Going through the material below, please gather all lines with the word "dinner" in them.

:: Input data ::
--- START ---

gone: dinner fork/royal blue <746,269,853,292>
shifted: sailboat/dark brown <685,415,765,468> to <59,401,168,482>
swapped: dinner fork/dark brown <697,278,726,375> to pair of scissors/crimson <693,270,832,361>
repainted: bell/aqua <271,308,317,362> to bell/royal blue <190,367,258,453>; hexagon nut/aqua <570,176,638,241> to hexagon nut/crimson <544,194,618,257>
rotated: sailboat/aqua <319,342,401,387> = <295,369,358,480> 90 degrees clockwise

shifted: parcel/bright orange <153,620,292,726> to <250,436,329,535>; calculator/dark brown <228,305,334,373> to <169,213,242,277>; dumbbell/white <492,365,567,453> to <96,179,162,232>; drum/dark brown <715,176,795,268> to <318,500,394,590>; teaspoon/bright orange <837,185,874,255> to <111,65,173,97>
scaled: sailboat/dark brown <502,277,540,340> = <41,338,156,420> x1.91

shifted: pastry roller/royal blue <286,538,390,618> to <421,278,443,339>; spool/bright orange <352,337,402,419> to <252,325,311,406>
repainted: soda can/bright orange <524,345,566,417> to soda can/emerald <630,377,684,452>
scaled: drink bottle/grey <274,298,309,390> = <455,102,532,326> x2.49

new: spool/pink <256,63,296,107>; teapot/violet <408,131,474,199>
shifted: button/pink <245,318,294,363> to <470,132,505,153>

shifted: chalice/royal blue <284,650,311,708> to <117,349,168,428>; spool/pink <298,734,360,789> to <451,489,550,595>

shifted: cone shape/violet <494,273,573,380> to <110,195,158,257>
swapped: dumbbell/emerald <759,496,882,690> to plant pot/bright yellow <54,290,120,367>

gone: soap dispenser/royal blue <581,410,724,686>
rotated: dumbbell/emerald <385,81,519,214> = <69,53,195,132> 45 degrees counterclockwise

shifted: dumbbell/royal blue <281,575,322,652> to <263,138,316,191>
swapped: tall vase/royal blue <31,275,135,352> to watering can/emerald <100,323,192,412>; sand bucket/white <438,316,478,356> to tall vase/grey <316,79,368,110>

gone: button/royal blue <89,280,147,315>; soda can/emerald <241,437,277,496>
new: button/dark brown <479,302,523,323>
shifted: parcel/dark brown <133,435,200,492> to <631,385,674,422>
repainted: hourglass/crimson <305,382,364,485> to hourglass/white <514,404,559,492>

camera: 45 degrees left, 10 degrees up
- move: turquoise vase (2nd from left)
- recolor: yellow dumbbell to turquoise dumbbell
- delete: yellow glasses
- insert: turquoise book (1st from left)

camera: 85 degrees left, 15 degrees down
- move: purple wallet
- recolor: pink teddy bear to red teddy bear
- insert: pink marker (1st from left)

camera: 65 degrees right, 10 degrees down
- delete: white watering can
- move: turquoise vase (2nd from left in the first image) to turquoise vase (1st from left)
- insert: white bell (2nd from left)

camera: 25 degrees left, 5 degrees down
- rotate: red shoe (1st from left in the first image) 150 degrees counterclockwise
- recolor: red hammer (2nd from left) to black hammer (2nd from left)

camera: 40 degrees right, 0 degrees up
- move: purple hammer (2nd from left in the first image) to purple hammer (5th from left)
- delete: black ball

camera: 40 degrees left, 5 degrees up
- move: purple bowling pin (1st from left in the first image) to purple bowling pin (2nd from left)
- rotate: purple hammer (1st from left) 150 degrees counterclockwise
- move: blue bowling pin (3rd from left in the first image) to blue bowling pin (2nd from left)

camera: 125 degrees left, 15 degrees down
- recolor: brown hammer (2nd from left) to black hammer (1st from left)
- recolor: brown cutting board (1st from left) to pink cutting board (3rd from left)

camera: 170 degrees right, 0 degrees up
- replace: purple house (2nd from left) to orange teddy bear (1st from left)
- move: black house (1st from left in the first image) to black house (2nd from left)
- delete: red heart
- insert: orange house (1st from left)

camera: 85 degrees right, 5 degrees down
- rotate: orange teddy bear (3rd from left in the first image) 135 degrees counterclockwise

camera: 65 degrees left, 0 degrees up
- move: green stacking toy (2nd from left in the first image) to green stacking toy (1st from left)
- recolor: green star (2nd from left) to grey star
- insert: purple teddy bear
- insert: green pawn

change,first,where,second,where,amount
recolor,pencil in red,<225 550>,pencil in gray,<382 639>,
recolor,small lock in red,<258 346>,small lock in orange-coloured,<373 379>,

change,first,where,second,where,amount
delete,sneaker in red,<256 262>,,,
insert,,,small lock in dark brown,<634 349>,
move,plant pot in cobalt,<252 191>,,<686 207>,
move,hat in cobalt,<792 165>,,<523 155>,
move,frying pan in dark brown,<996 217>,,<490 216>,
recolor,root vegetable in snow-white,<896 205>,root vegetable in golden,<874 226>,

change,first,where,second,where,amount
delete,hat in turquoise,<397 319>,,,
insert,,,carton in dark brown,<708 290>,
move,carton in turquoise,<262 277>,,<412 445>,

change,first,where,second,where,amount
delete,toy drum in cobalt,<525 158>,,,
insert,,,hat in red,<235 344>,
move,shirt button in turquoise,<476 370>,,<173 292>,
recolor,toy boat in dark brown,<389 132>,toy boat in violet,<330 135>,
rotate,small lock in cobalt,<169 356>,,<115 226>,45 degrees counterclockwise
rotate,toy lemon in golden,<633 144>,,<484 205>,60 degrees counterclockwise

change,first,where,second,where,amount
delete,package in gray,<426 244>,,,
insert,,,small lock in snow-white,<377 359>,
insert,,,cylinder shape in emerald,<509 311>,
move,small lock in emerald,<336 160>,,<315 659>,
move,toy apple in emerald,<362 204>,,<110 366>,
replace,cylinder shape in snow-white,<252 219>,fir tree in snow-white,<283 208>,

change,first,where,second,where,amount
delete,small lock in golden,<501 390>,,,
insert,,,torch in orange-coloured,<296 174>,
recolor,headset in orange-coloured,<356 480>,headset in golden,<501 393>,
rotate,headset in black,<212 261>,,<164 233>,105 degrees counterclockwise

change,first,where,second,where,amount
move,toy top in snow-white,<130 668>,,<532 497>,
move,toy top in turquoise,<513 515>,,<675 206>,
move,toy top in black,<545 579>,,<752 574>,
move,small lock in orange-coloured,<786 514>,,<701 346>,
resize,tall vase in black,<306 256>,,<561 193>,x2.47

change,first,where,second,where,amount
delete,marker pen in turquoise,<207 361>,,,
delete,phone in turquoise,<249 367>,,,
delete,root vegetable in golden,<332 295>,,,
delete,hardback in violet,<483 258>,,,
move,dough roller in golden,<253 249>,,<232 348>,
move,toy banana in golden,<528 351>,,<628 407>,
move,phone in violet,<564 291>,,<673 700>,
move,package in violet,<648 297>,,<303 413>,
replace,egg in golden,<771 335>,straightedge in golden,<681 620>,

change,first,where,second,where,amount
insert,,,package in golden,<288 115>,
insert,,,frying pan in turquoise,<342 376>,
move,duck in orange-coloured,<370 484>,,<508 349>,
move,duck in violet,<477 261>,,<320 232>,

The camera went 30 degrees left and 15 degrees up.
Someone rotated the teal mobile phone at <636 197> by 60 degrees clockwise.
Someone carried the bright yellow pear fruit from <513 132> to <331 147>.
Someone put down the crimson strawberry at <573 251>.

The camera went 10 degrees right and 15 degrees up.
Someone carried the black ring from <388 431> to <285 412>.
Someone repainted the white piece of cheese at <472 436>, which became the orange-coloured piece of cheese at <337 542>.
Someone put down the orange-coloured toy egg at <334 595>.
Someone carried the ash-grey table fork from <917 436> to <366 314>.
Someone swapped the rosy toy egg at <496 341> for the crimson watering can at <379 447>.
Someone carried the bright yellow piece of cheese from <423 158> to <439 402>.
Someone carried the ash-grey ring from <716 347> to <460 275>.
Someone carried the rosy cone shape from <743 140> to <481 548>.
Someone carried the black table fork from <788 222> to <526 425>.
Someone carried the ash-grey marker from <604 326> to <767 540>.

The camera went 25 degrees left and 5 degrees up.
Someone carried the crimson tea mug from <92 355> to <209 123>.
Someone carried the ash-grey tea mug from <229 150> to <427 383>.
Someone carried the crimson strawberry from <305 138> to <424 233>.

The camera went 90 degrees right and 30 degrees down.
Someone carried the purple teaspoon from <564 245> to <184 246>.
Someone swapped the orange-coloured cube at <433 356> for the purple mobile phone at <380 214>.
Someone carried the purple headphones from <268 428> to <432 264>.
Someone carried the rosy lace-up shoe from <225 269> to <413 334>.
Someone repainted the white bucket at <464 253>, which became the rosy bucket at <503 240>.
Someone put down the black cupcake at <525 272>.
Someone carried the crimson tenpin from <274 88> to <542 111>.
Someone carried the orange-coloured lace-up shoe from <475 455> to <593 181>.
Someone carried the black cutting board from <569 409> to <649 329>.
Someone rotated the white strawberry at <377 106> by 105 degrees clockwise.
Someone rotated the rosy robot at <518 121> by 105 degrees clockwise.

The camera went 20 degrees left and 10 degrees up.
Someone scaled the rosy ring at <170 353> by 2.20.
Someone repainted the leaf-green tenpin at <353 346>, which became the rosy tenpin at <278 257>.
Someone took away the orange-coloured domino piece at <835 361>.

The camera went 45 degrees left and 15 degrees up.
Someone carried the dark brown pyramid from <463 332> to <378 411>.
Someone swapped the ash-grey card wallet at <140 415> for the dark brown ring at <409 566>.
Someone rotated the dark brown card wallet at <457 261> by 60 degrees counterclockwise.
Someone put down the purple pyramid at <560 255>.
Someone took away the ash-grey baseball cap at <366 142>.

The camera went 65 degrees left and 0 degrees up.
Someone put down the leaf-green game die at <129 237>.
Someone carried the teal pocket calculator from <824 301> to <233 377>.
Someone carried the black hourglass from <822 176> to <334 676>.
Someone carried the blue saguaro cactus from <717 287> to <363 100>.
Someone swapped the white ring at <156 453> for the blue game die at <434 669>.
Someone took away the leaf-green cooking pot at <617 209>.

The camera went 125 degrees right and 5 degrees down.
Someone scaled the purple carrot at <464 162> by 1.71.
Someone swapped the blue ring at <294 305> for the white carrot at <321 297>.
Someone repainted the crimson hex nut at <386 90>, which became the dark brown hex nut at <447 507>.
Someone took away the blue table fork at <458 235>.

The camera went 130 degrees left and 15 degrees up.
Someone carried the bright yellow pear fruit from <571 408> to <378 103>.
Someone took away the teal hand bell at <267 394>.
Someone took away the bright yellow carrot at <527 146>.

--- END ---

:: Solution ::
gone: dinner fork/royal blue <746,269,853,292>
swapped: dinner fork/dark brown <697,278,726,375> to pair of scissors/crimson <693,270,832,361>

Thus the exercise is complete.